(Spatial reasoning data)
:::::

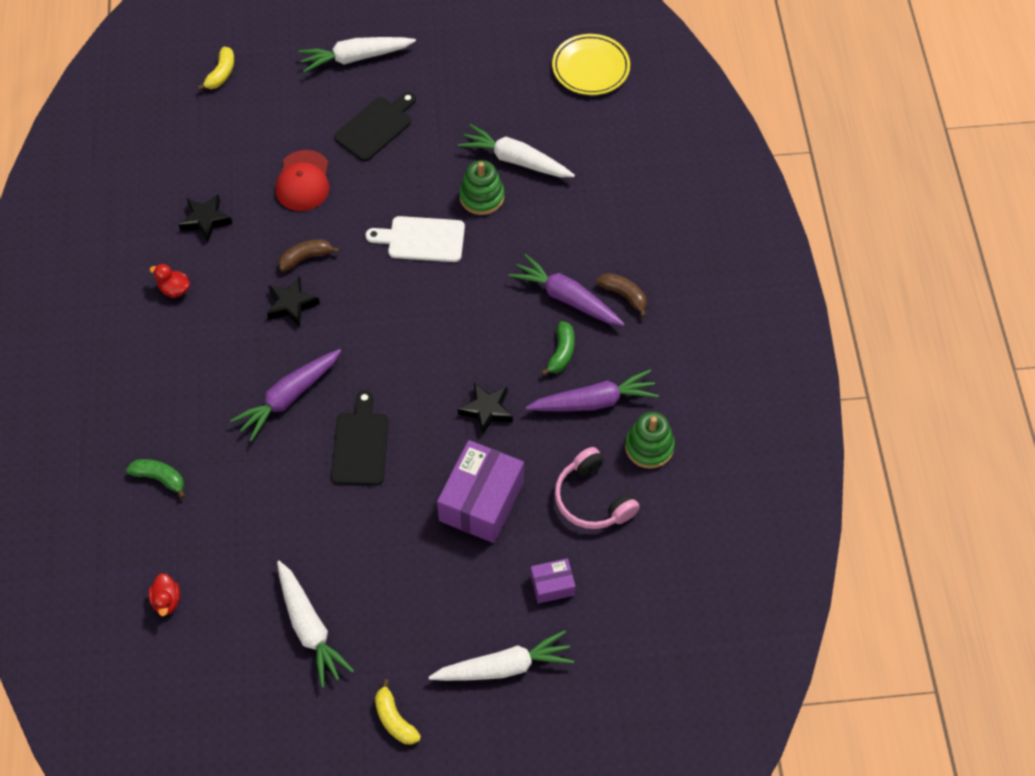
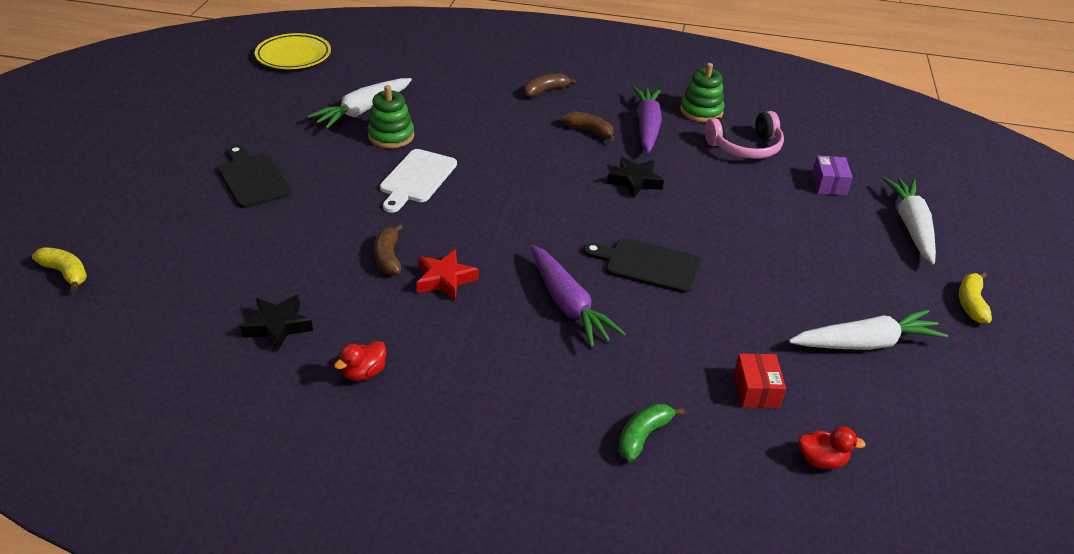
camera: 75 degrees left, 20 degrees down
(228, 548) = (756, 390): none -> red box
(291, 304) = (445, 279): black star -> red star
(303, 181) = (282, 240): red cap -> none
(355, 58) = (147, 173): white carrot -> none
(394, 719) = (971, 303): yellow banana -> yellow banana turned 120 degrees clockwise
(481, 501) = (734, 204): purple box -> none
(561, 353) = (589, 131): green banana -> brown banana
(566, 298) = (533, 117): purple carrot -> none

:::::

◆ Description of the task ◆
All lines from the one containing "(394, 719) = (971, 303): yellow" down to the final line above are to be restated word for word; leave out the rest.

◆ Task answer ◆
(394, 719) = (971, 303): yellow banana -> yellow banana turned 120 degrees clockwise
(481, 501) = (734, 204): purple box -> none
(561, 353) = (589, 131): green banana -> brown banana
(566, 298) = (533, 117): purple carrot -> none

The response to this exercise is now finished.